Data for this task below:

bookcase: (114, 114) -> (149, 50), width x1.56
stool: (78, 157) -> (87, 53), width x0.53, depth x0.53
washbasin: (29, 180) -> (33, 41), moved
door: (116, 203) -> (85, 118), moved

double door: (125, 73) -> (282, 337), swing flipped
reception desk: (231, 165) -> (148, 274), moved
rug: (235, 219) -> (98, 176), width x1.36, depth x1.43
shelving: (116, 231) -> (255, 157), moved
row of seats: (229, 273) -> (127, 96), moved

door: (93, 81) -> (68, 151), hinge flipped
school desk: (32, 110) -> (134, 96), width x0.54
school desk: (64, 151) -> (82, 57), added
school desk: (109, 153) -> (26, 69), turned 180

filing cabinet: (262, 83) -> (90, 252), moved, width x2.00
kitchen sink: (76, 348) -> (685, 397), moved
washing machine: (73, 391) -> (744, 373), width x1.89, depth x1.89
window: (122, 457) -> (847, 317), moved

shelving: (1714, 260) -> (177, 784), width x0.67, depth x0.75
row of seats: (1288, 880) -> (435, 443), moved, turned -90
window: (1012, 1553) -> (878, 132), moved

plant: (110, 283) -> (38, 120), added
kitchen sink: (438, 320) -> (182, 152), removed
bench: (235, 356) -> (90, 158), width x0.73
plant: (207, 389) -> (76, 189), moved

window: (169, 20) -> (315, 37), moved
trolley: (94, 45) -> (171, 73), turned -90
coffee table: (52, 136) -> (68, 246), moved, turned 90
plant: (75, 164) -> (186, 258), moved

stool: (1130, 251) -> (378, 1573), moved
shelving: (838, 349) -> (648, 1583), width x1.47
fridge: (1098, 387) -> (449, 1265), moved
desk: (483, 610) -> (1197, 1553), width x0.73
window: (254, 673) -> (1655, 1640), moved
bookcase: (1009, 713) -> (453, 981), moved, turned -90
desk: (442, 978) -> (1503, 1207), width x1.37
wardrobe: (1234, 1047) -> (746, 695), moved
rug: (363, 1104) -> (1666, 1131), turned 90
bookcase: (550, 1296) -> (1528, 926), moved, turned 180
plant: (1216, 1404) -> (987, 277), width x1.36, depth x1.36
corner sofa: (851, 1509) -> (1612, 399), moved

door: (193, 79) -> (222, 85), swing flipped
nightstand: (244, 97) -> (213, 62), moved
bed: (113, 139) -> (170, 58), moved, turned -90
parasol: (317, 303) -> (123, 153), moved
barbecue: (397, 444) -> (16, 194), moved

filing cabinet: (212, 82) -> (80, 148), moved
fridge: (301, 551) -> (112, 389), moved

End of Data for this task.

What the task asks = Please copy each entry. Leave nothing out.

Exercise solution =
bookcase: (114, 114) -> (149, 50), width x1.56
stool: (78, 157) -> (87, 53), width x0.53, depth x0.53
washbasin: (29, 180) -> (33, 41), moved
door: (116, 203) -> (85, 118), moved

double door: (125, 73) -> (282, 337), swing flipped
reception desk: (231, 165) -> (148, 274), moved
rug: (235, 219) -> (98, 176), width x1.36, depth x1.43
shelving: (116, 231) -> (255, 157), moved
row of seats: (229, 273) -> (127, 96), moved

door: (93, 81) -> (68, 151), hinge flipped
school desk: (32, 110) -> (134, 96), width x0.54
school desk: (64, 151) -> (82, 57), added
school desk: (109, 153) -> (26, 69), turned 180

filing cabinet: (262, 83) -> (90, 252), moved, width x2.00
kitchen sink: (76, 348) -> (685, 397), moved
washing machine: (73, 391) -> (744, 373), width x1.89, depth x1.89
window: (122, 457) -> (847, 317), moved

shelving: (1714, 260) -> (177, 784), width x0.67, depth x0.75
row of seats: (1288, 880) -> (435, 443), moved, turned -90
window: (1012, 1553) -> (878, 132), moved

plant: (110, 283) -> (38, 120), added
kitchen sink: (438, 320) -> (182, 152), removed
bench: (235, 356) -> (90, 158), width x0.73
plant: (207, 389) -> (76, 189), moved

window: (169, 20) -> (315, 37), moved
trolley: (94, 45) -> (171, 73), turned -90
coffee table: (52, 136) -> (68, 246), moved, turned 90
plant: (75, 164) -> (186, 258), moved

stool: (1130, 251) -> (378, 1573), moved
shelving: (838, 349) -> (648, 1583), width x1.47
fridge: (1098, 387) -> (449, 1265), moved
desk: (483, 610) -> (1197, 1553), width x0.73
window: (254, 673) -> (1655, 1640), moved
bookcase: (1009, 713) -> (453, 981), moved, turned -90
desk: (442, 978) -> (1503, 1207), width x1.37
wardrobe: (1234, 1047) -> (746, 695), moved
rug: (363, 1104) -> (1666, 1131), turned 90
bookcase: (550, 1296) -> (1528, 926), moved, turned 180
plant: (1216, 1404) -> (987, 277), width x1.36, depth x1.36
corner sofa: (851, 1509) -> (1612, 399), moved

door: (193, 79) -> (222, 85), swing flipped
nightstand: (244, 97) -> (213, 62), moved
bed: (113, 139) -> (170, 58), moved, turned -90
parasol: (317, 303) -> (123, 153), moved
barbecue: (397, 444) -> (16, 194), moved

filing cabinet: (212, 82) -> (80, 148), moved
fridge: (301, 551) -> (112, 389), moved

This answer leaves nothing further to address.